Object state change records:

Content starts

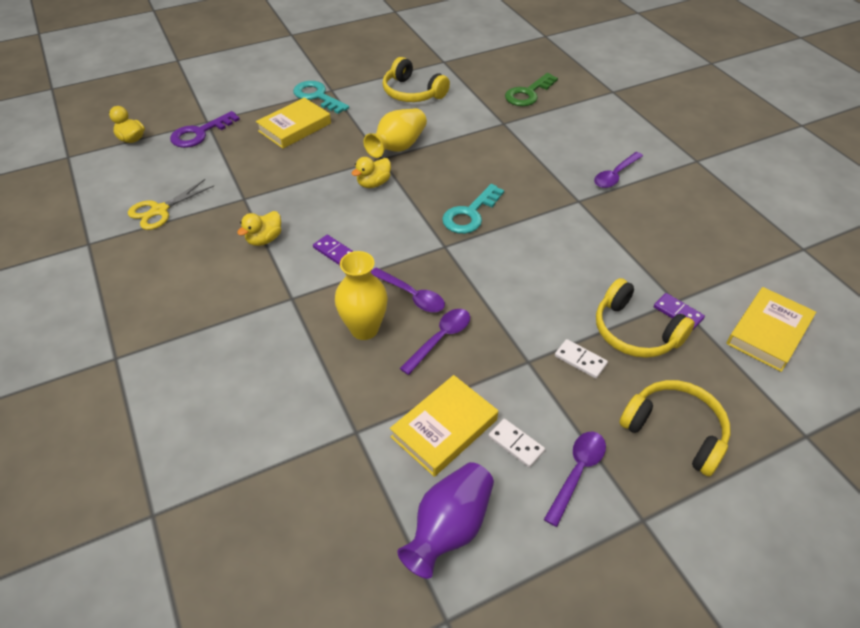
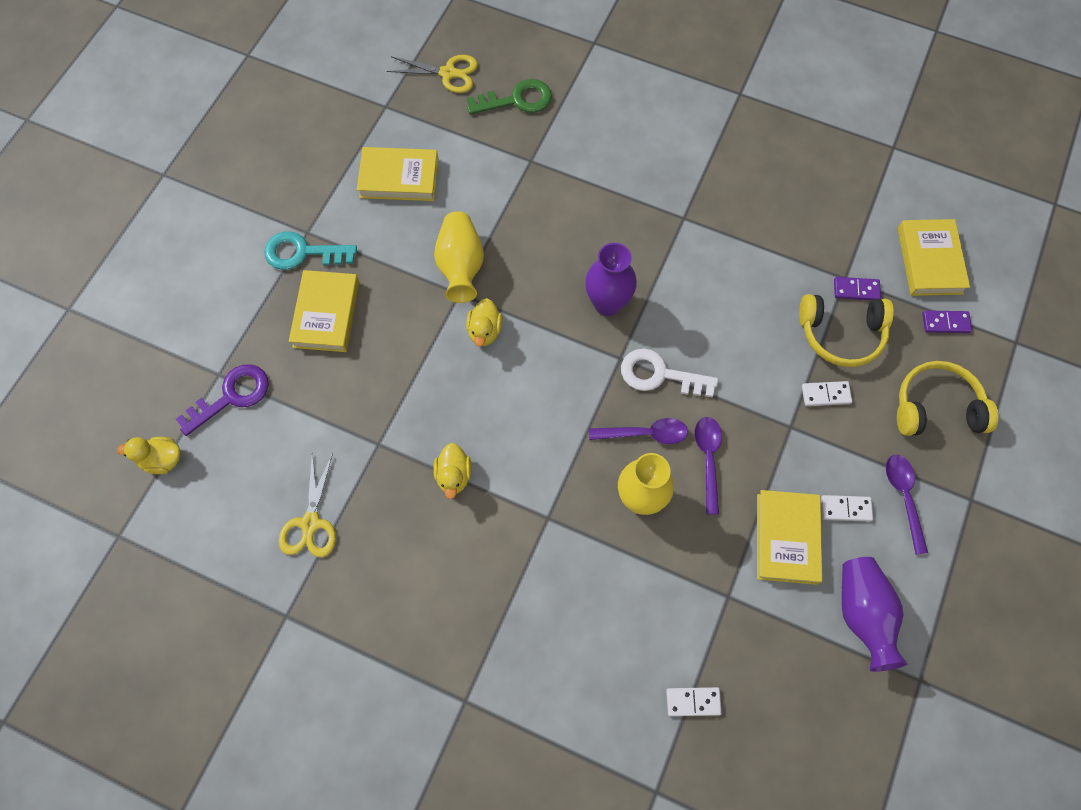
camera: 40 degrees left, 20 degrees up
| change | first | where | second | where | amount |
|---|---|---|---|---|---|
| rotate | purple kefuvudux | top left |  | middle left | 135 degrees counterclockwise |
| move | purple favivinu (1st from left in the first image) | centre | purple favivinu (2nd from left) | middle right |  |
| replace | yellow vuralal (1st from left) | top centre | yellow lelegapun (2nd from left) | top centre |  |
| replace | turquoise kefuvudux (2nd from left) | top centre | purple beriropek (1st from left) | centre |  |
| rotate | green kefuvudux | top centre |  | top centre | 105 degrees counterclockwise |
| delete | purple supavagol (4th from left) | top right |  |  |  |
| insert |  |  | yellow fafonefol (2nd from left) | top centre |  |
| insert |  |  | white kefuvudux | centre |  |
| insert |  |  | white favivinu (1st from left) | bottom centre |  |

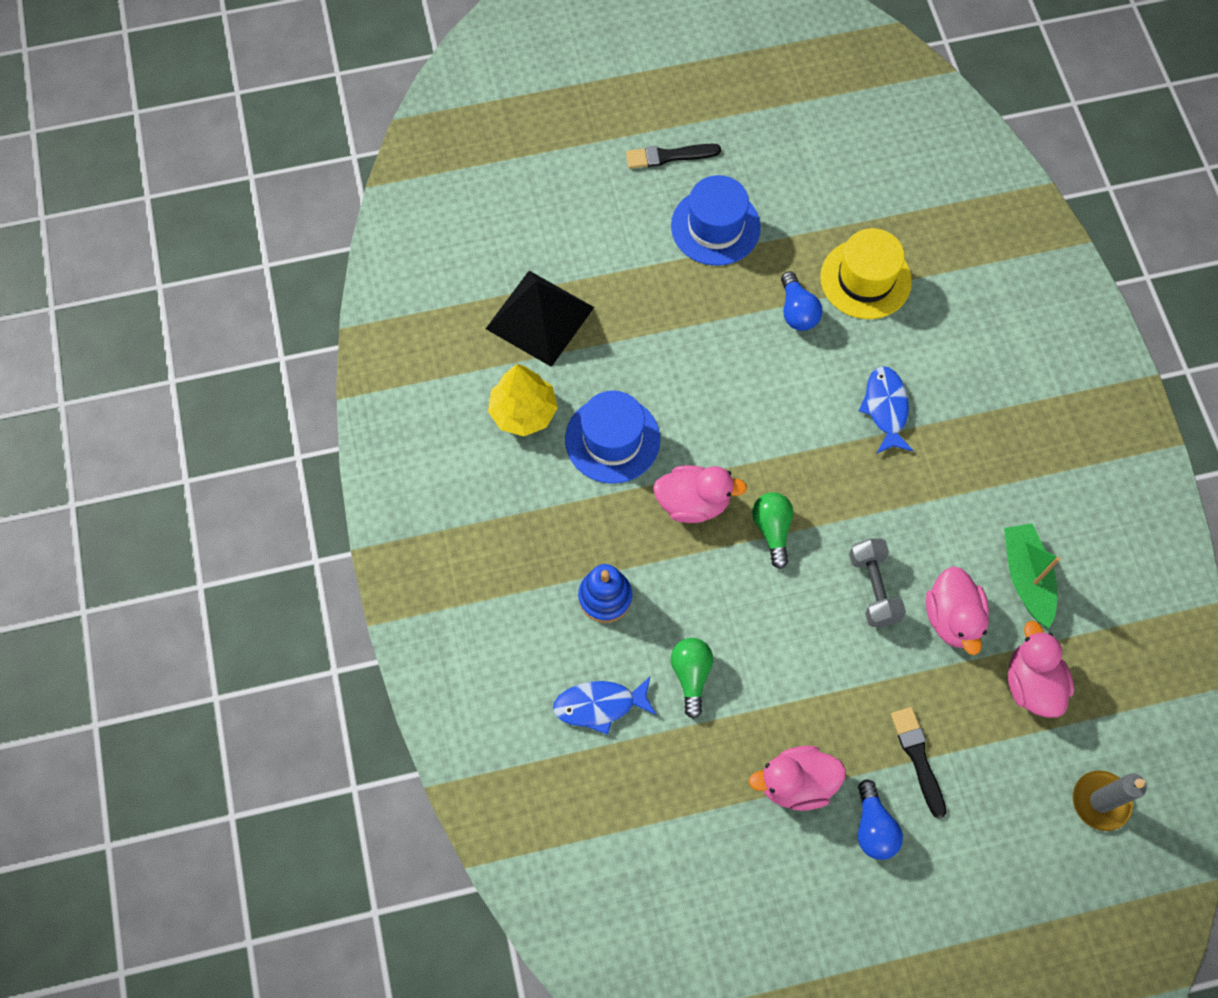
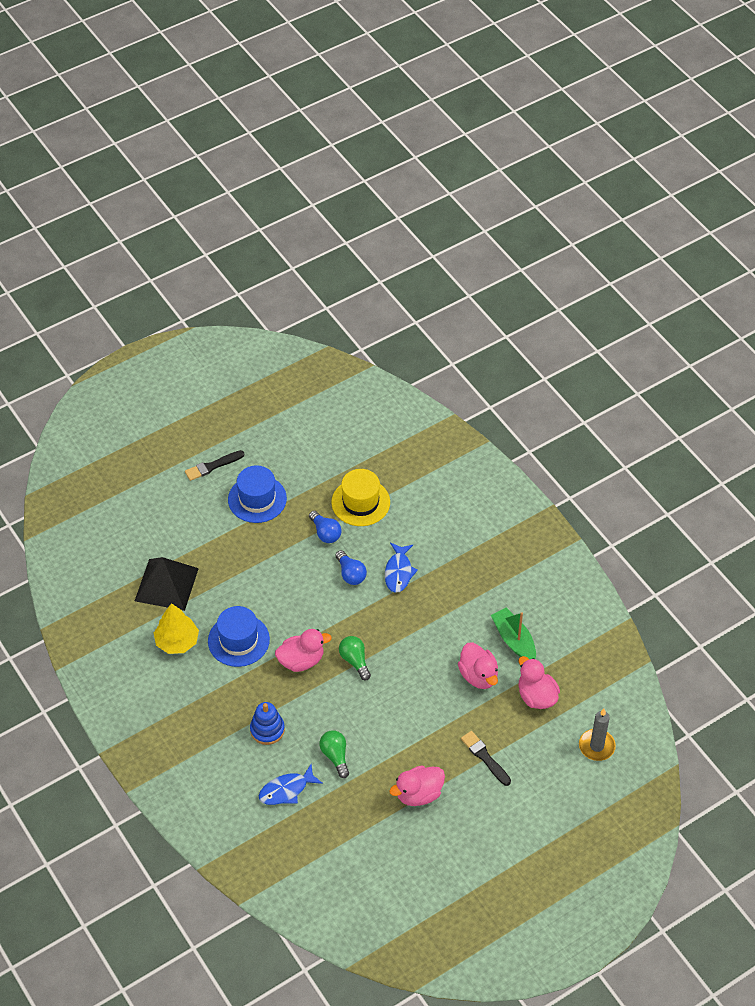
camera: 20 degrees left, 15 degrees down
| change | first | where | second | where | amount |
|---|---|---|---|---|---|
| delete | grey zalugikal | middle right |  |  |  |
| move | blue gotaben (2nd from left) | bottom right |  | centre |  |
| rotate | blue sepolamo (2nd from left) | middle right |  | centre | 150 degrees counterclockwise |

Content ends
Content starts

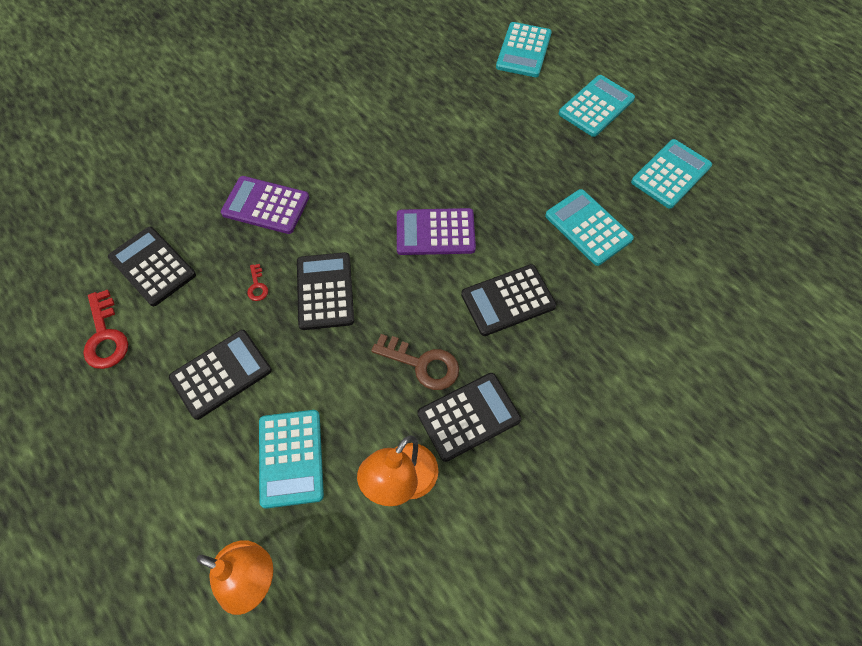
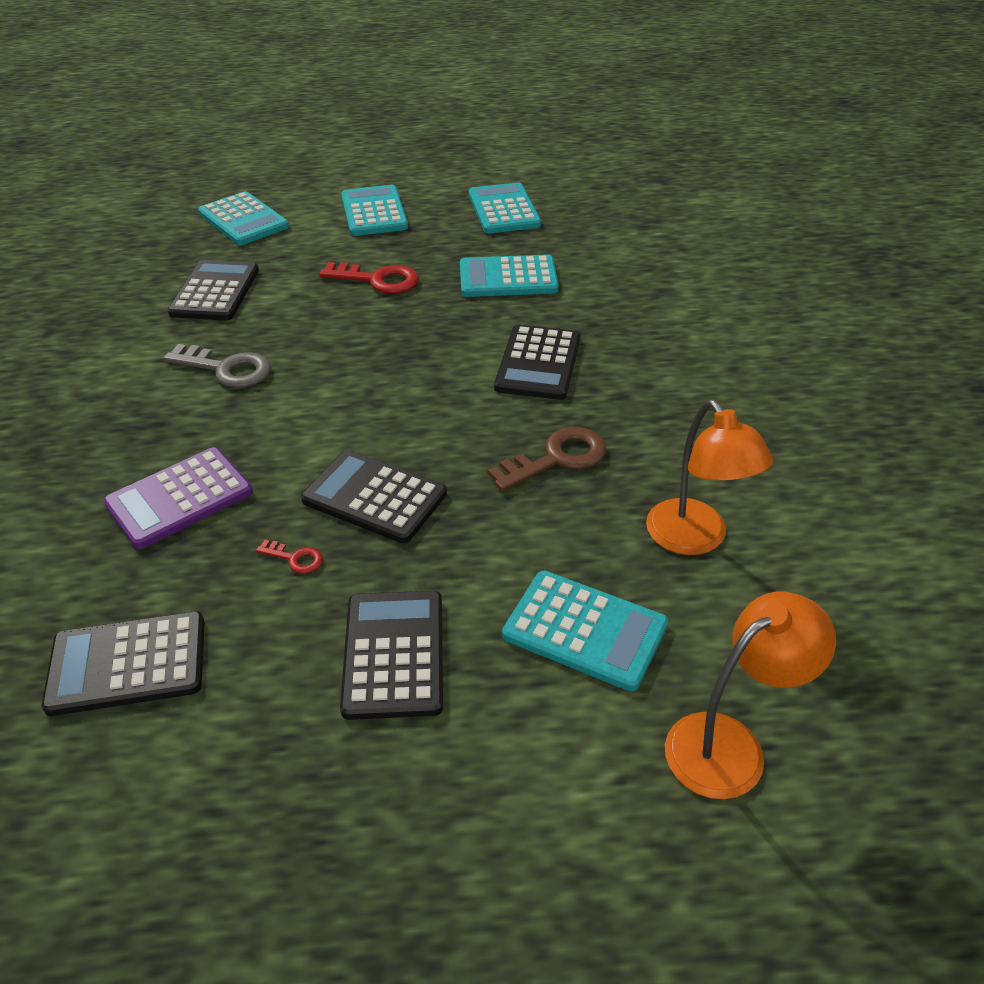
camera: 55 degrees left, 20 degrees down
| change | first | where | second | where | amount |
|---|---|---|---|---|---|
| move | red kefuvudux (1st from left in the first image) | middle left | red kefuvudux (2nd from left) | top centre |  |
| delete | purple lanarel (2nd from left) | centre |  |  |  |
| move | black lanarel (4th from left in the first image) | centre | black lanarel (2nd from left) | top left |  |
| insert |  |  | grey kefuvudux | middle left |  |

Content ends

YOUR TASK: Locate the word "yellow" in the data above. Copy every line carrying it.

WRITTEN RESPONSE:
| replace | yellow vuralal (1st from left) | top centre | yellow lelegapun (2nd from left) | top centre |  |
| insert |  |  | yellow fafonefol (2nd from left) | top centre |  |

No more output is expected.